**REQUIREMENT**
Could you repeat all of the entries below, character for character?

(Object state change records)
= = =
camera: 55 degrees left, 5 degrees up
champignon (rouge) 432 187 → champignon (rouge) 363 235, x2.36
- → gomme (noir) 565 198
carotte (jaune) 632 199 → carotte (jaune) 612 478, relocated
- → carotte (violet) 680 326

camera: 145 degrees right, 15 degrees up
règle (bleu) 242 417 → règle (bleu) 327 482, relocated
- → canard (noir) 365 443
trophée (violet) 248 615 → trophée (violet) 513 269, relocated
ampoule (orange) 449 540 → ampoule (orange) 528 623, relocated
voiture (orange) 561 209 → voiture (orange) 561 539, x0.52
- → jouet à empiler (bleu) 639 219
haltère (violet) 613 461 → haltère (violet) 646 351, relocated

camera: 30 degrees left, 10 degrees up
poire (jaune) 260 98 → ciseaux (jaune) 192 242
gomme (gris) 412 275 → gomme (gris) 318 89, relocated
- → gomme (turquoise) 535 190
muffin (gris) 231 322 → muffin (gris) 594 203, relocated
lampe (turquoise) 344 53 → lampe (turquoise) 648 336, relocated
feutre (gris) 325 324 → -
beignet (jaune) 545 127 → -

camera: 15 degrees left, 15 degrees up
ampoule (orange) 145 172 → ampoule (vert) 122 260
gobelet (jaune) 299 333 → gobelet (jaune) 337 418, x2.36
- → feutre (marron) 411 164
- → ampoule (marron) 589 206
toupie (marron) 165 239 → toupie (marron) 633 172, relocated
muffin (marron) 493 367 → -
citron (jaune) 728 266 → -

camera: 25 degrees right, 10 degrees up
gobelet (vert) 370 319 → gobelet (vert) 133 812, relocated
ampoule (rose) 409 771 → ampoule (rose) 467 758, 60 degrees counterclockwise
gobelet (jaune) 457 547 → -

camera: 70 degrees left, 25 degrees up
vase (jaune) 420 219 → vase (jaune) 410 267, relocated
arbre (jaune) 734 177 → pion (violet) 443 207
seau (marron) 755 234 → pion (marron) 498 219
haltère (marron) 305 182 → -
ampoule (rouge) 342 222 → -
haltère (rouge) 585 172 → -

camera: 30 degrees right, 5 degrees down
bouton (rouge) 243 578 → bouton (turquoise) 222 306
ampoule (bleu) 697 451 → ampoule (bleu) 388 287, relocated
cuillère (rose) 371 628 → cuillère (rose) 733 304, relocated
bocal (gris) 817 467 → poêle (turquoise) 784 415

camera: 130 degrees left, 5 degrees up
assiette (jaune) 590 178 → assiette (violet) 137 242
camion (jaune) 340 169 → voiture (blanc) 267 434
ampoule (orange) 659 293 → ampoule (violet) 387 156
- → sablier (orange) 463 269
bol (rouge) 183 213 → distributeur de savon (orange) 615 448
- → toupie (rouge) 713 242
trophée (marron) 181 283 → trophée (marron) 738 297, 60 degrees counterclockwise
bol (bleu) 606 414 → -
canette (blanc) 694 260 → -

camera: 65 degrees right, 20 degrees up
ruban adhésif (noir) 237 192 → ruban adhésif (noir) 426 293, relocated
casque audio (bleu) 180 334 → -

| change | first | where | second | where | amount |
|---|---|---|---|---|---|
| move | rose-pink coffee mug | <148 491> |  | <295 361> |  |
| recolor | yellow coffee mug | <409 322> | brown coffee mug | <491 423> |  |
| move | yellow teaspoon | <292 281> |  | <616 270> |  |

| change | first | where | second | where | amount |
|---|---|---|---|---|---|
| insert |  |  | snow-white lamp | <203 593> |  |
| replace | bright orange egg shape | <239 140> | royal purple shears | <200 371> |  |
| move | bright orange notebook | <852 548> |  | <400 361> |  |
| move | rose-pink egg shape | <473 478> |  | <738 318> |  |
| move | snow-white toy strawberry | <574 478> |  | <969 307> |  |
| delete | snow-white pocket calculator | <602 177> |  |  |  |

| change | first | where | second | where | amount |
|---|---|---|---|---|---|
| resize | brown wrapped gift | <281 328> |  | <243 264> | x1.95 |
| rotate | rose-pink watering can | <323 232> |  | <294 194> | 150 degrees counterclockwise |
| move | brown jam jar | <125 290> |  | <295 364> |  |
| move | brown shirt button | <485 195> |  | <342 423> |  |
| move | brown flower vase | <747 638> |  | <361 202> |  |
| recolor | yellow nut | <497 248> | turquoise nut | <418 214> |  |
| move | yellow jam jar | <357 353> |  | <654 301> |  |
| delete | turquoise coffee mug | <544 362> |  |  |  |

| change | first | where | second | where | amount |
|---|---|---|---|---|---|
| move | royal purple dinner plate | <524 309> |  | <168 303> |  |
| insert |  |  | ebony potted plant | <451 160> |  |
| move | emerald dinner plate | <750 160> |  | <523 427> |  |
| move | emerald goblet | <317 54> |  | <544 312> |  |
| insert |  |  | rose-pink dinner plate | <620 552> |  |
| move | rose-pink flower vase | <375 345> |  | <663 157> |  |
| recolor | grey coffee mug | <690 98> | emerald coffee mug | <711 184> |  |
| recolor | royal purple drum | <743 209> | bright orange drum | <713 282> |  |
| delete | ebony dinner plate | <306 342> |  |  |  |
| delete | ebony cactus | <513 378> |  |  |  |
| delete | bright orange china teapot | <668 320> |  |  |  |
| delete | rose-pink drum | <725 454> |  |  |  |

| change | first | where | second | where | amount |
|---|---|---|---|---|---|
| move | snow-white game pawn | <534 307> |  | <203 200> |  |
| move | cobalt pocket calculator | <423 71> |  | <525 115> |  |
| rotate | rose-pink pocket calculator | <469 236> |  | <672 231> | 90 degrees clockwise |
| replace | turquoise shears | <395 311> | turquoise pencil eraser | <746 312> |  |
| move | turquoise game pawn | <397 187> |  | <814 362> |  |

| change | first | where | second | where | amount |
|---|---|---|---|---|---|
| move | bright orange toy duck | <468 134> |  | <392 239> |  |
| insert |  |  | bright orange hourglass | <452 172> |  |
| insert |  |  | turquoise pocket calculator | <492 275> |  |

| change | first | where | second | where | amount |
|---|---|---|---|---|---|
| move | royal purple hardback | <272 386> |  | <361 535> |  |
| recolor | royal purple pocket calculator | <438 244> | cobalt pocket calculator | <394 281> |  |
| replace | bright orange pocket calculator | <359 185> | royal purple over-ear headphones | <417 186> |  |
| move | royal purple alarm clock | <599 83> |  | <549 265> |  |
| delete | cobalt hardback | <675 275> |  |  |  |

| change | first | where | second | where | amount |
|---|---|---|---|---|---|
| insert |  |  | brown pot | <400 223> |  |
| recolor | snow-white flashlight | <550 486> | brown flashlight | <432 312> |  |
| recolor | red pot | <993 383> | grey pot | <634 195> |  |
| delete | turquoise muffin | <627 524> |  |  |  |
= = =
**RESULT OF THE TASK**
camera: 55 degrees left, 5 degrees up
champignon (rouge) 432 187 → champignon (rouge) 363 235, x2.36
- → gomme (noir) 565 198
carotte (jaune) 632 199 → carotte (jaune) 612 478, relocated
- → carotte (violet) 680 326

camera: 145 degrees right, 15 degrees up
règle (bleu) 242 417 → règle (bleu) 327 482, relocated
- → canard (noir) 365 443
trophée (violet) 248 615 → trophée (violet) 513 269, relocated
ampoule (orange) 449 540 → ampoule (orange) 528 623, relocated
voiture (orange) 561 209 → voiture (orange) 561 539, x0.52
- → jouet à empiler (bleu) 639 219
haltère (violet) 613 461 → haltère (violet) 646 351, relocated

camera: 30 degrees left, 10 degrees up
poire (jaune) 260 98 → ciseaux (jaune) 192 242
gomme (gris) 412 275 → gomme (gris) 318 89, relocated
- → gomme (turquoise) 535 190
muffin (gris) 231 322 → muffin (gris) 594 203, relocated
lampe (turquoise) 344 53 → lampe (turquoise) 648 336, relocated
feutre (gris) 325 324 → -
beignet (jaune) 545 127 → -

camera: 15 degrees left, 15 degrees up
ampoule (orange) 145 172 → ampoule (vert) 122 260
gobelet (jaune) 299 333 → gobelet (jaune) 337 418, x2.36
- → feutre (marron) 411 164
- → ampoule (marron) 589 206
toupie (marron) 165 239 → toupie (marron) 633 172, relocated
muffin (marron) 493 367 → -
citron (jaune) 728 266 → -

camera: 25 degrees right, 10 degrees up
gobelet (vert) 370 319 → gobelet (vert) 133 812, relocated
ampoule (rose) 409 771 → ampoule (rose) 467 758, 60 degrees counterclockwise
gobelet (jaune) 457 547 → -

camera: 70 degrees left, 25 degrees up
vase (jaune) 420 219 → vase (jaune) 410 267, relocated
arbre (jaune) 734 177 → pion (violet) 443 207
seau (marron) 755 234 → pion (marron) 498 219
haltère (marron) 305 182 → -
ampoule (rouge) 342 222 → -
haltère (rouge) 585 172 → -

camera: 30 degrees right, 5 degrees down
bouton (rouge) 243 578 → bouton (turquoise) 222 306
ampoule (bleu) 697 451 → ampoule (bleu) 388 287, relocated
cuillère (rose) 371 628 → cuillère (rose) 733 304, relocated
bocal (gris) 817 467 → poêle (turquoise) 784 415

camera: 130 degrees left, 5 degrees up
assiette (jaune) 590 178 → assiette (violet) 137 242
camion (jaune) 340 169 → voiture (blanc) 267 434
ampoule (orange) 659 293 → ampoule (violet) 387 156
- → sablier (orange) 463 269
bol (rouge) 183 213 → distributeur de savon (orange) 615 448
- → toupie (rouge) 713 242
trophée (marron) 181 283 → trophée (marron) 738 297, 60 degrees counterclockwise
bol (bleu) 606 414 → -
canette (blanc) 694 260 → -

camera: 65 degrees right, 20 degrees up
ruban adhésif (noir) 237 192 → ruban adhésif (noir) 426 293, relocated
casque audio (bleu) 180 334 → -

| change | first | where | second | where | amount |
|---|---|---|---|---|---|
| move | rose-pink coffee mug | <148 491> |  | <295 361> |  |
| recolor | yellow coffee mug | <409 322> | brown coffee mug | <491 423> |  |
| move | yellow teaspoon | <292 281> |  | <616 270> |  |

| change | first | where | second | where | amount |
|---|---|---|---|---|---|
| insert |  |  | snow-white lamp | <203 593> |  |
| replace | bright orange egg shape | <239 140> | royal purple shears | <200 371> |  |
| move | bright orange notebook | <852 548> |  | <400 361> |  |
| move | rose-pink egg shape | <473 478> |  | <738 318> |  |
| move | snow-white toy strawberry | <574 478> |  | <969 307> |  |
| delete | snow-white pocket calculator | <602 177> |  |  |  |

| change | first | where | second | where | amount |
|---|---|---|---|---|---|
| resize | brown wrapped gift | <281 328> |  | <243 264> | x1.95 |
| rotate | rose-pink watering can | <323 232> |  | <294 194> | 150 degrees counterclockwise |
| move | brown jam jar | <125 290> |  | <295 364> |  |
| move | brown shirt button | <485 195> |  | <342 423> |  |
| move | brown flower vase | <747 638> |  | <361 202> |  |
| recolor | yellow nut | <497 248> | turquoise nut | <418 214> |  |
| move | yellow jam jar | <357 353> |  | <654 301> |  |
| delete | turquoise coffee mug | <544 362> |  |  |  |

| change | first | where | second | where | amount |
|---|---|---|---|---|---|
| move | royal purple dinner plate | <524 309> |  | <168 303> |  |
| insert |  |  | ebony potted plant | <451 160> |  |
| move | emerald dinner plate | <750 160> |  | <523 427> |  |
| move | emerald goblet | <317 54> |  | <544 312> |  |
| insert |  |  | rose-pink dinner plate | <620 552> |  |
| move | rose-pink flower vase | <375 345> |  | <663 157> |  |
| recolor | grey coffee mug | <690 98> | emerald coffee mug | <711 184> |  |
| recolor | royal purple drum | <743 209> | bright orange drum | <713 282> |  |
| delete | ebony dinner plate | <306 342> |  |  |  |
| delete | ebony cactus | <513 378> |  |  |  |
| delete | bright orange china teapot | <668 320> |  |  |  |
| delete | rose-pink drum | <725 454> |  |  |  |

| change | first | where | second | where | amount |
|---|---|---|---|---|---|
| move | snow-white game pawn | <534 307> |  | <203 200> |  |
| move | cobalt pocket calculator | <423 71> |  | <525 115> |  |
| rotate | rose-pink pocket calculator | <469 236> |  | <672 231> | 90 degrees clockwise |
| replace | turquoise shears | <395 311> | turquoise pencil eraser | <746 312> |  |
| move | turquoise game pawn | <397 187> |  | <814 362> |  |

| change | first | where | second | where | amount |
|---|---|---|---|---|---|
| move | bright orange toy duck | <468 134> |  | <392 239> |  |
| insert |  |  | bright orange hourglass | <452 172> |  |
| insert |  |  | turquoise pocket calculator | <492 275> |  |

| change | first | where | second | where | amount |
|---|---|---|---|---|---|
| move | royal purple hardback | <272 386> |  | <361 535> |  |
| recolor | royal purple pocket calculator | <438 244> | cobalt pocket calculator | <394 281> |  |
| replace | bright orange pocket calculator | <359 185> | royal purple over-ear headphones | <417 186> |  |
| move | royal purple alarm clock | <599 83> |  | <549 265> |  |
| delete | cobalt hardback | <675 275> |  |  |  |

| change | first | where | second | where | amount |
|---|---|---|---|---|---|
| insert |  |  | brown pot | <400 223> |  |
| recolor | snow-white flashlight | <550 486> | brown flashlight | <432 312> |  |
| recolor | red pot | <993 383> | grey pot | <634 195> |  |
| delete | turquoise muffin | <627 524> |  |  |  |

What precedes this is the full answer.